§ EXERCISE: For the entries below, the result should be an exact transcription of the lines from the one with "PurpleBell (1st from" up to and including the one with "none -> OrangeDice (1st from left)", and only those.

### RECORDS PROVIDED ###

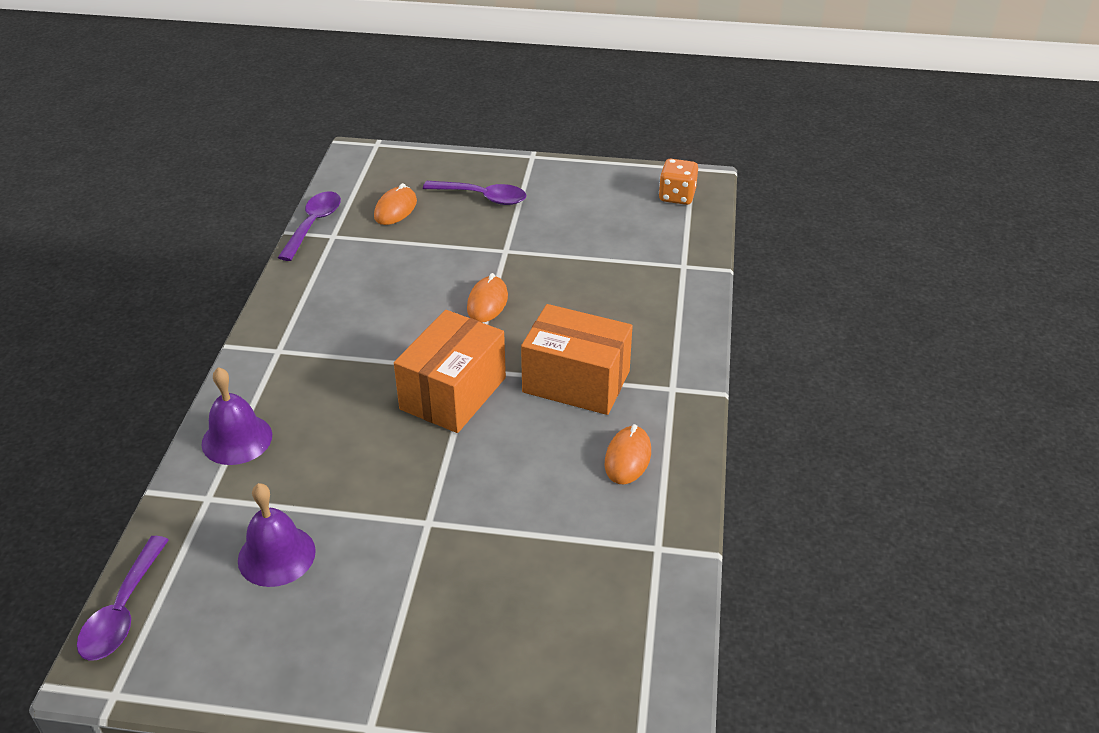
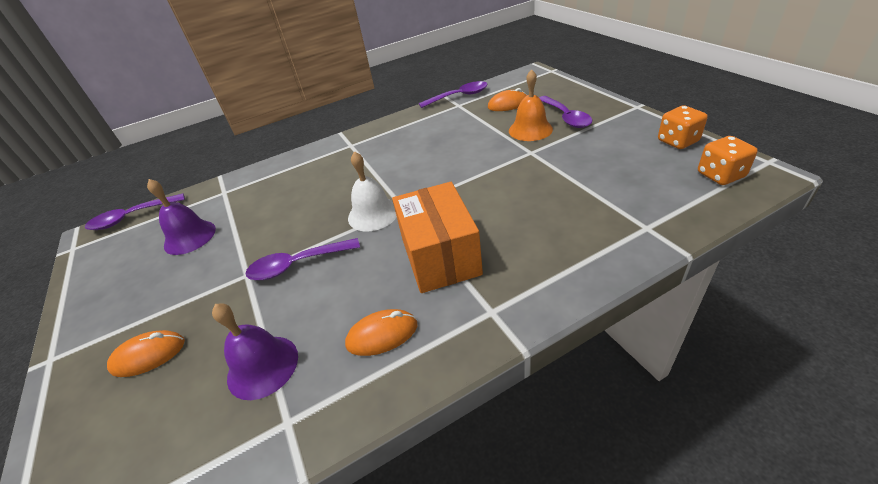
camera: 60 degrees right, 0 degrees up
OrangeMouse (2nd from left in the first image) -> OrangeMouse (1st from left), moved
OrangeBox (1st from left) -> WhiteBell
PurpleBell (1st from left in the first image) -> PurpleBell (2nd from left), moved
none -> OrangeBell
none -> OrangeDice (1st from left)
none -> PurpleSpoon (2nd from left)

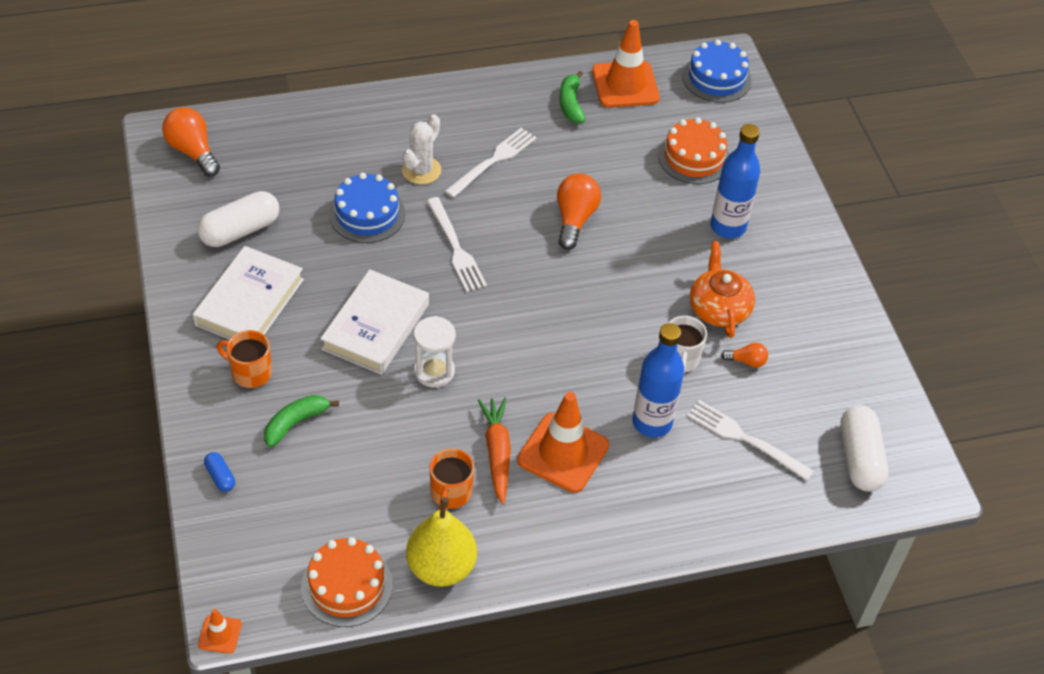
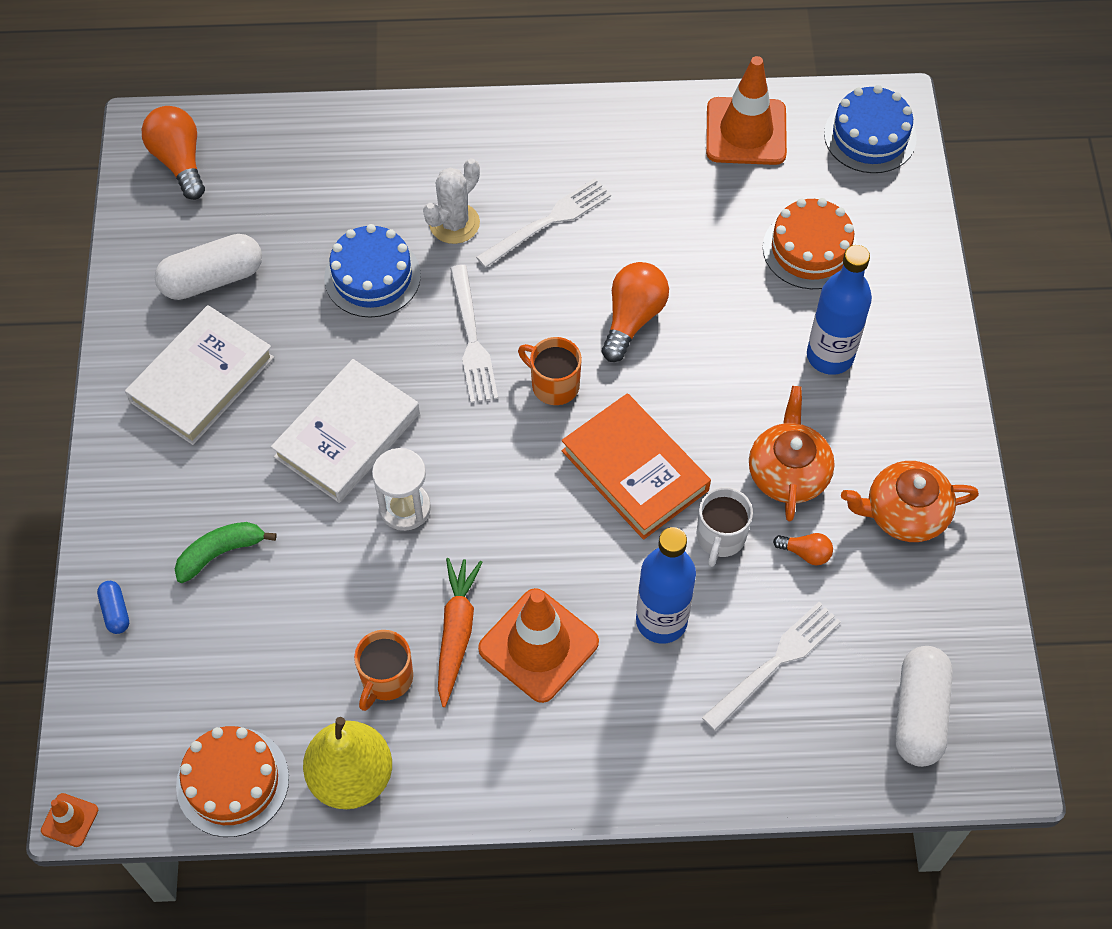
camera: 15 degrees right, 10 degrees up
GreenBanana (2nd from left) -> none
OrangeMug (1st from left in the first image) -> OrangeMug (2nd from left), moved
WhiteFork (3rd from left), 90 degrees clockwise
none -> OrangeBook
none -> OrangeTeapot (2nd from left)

###
### RECORDS PROVIDED ###

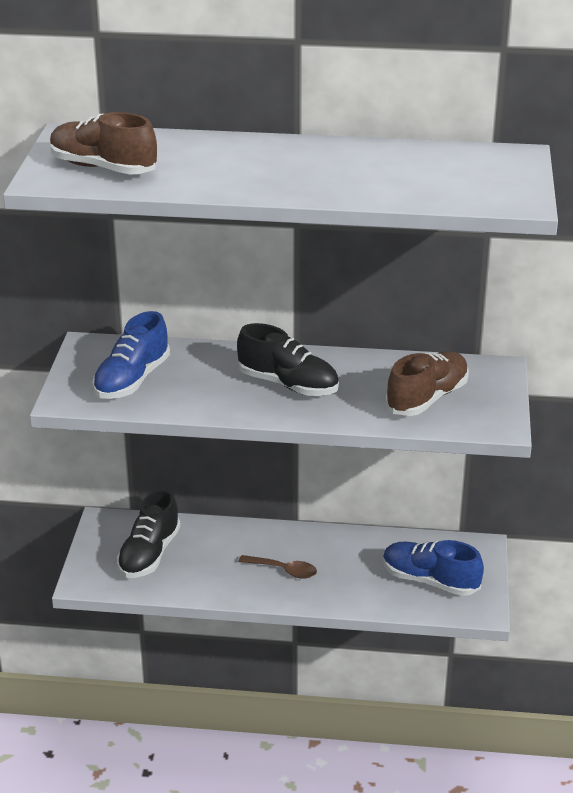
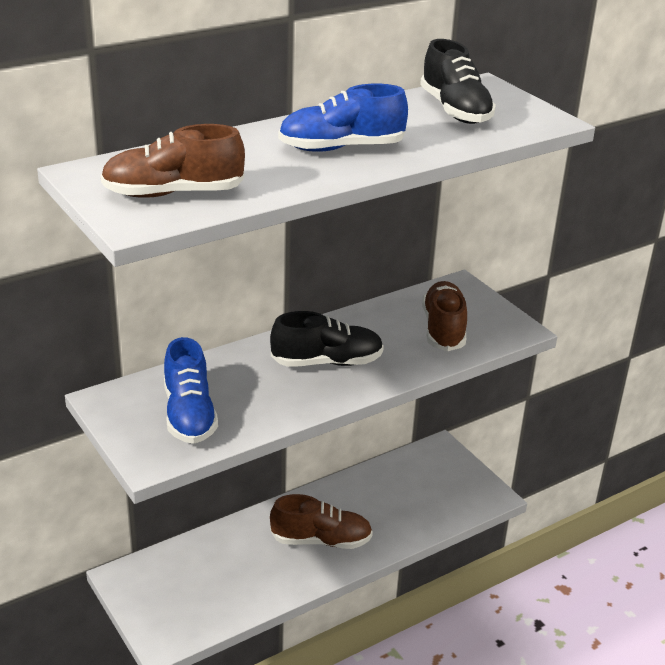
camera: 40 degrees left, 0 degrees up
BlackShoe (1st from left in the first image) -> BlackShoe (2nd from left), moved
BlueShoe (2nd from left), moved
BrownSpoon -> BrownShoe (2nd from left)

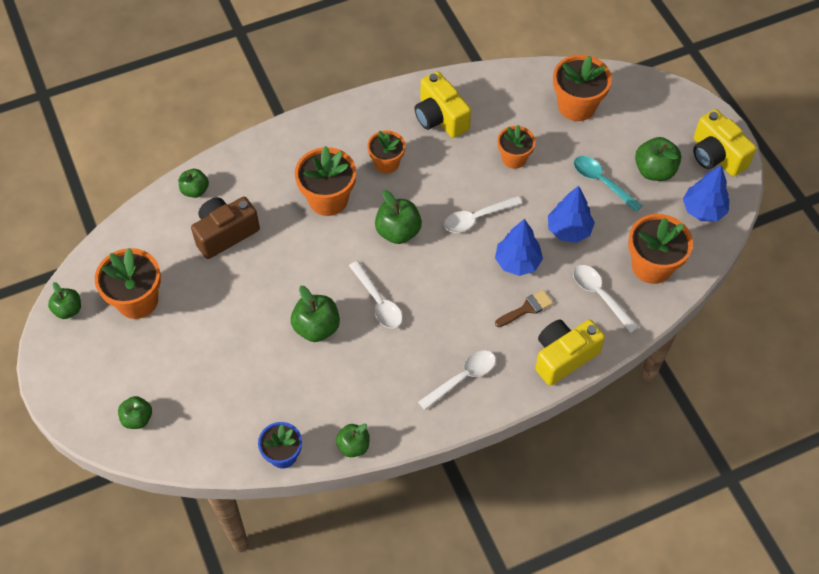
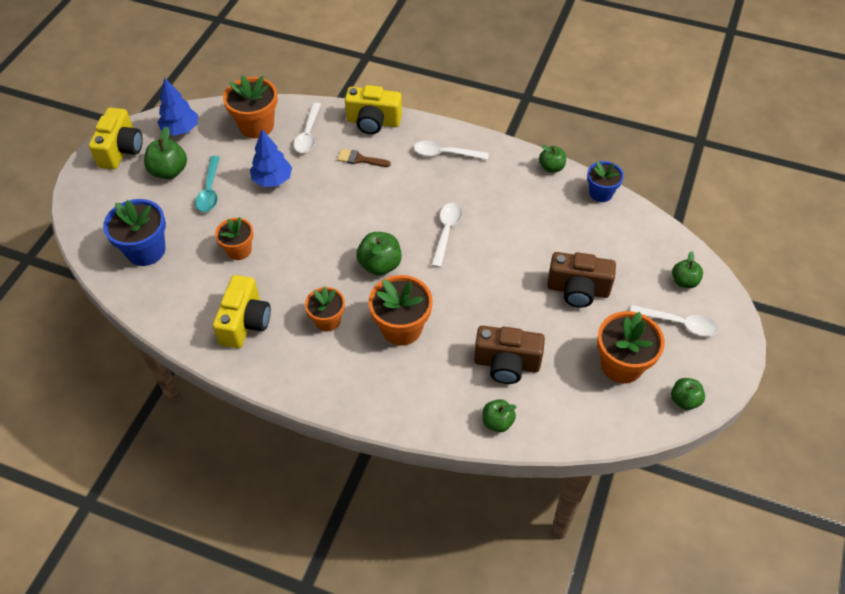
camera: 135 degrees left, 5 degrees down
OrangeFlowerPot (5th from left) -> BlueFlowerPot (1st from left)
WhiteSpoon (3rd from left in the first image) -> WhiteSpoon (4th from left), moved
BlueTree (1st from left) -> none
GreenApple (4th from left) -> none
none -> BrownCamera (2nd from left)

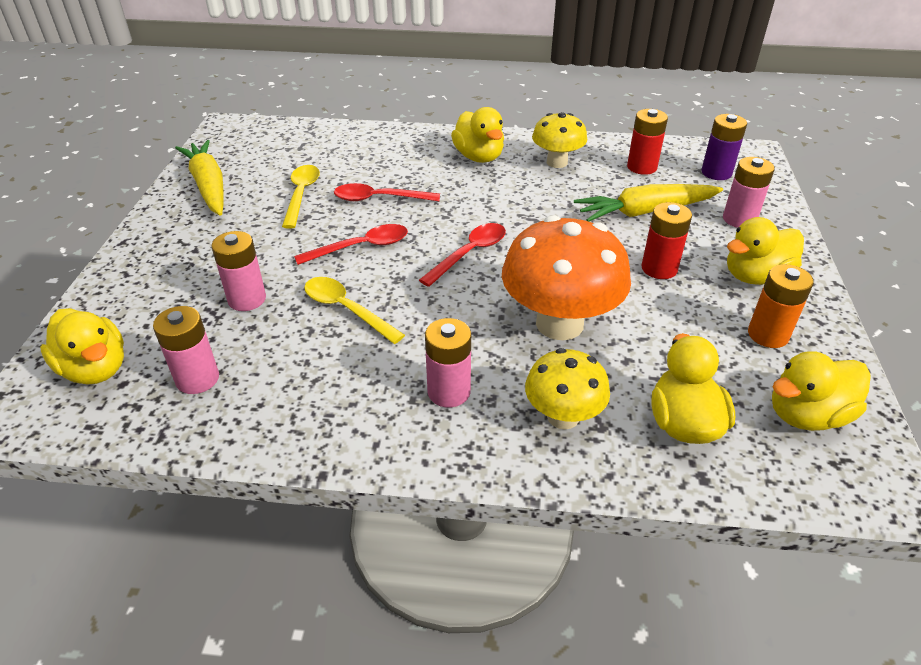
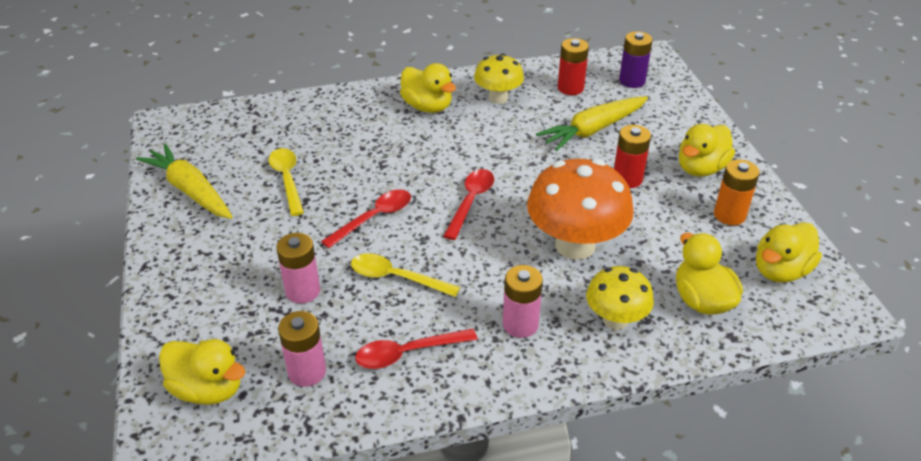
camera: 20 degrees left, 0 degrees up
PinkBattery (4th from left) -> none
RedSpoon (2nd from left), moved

###

§ REPLY:
PurpleBell (1st from left in the first image) -> PurpleBell (2nd from left), moved
none -> OrangeBell
none -> OrangeDice (1st from left)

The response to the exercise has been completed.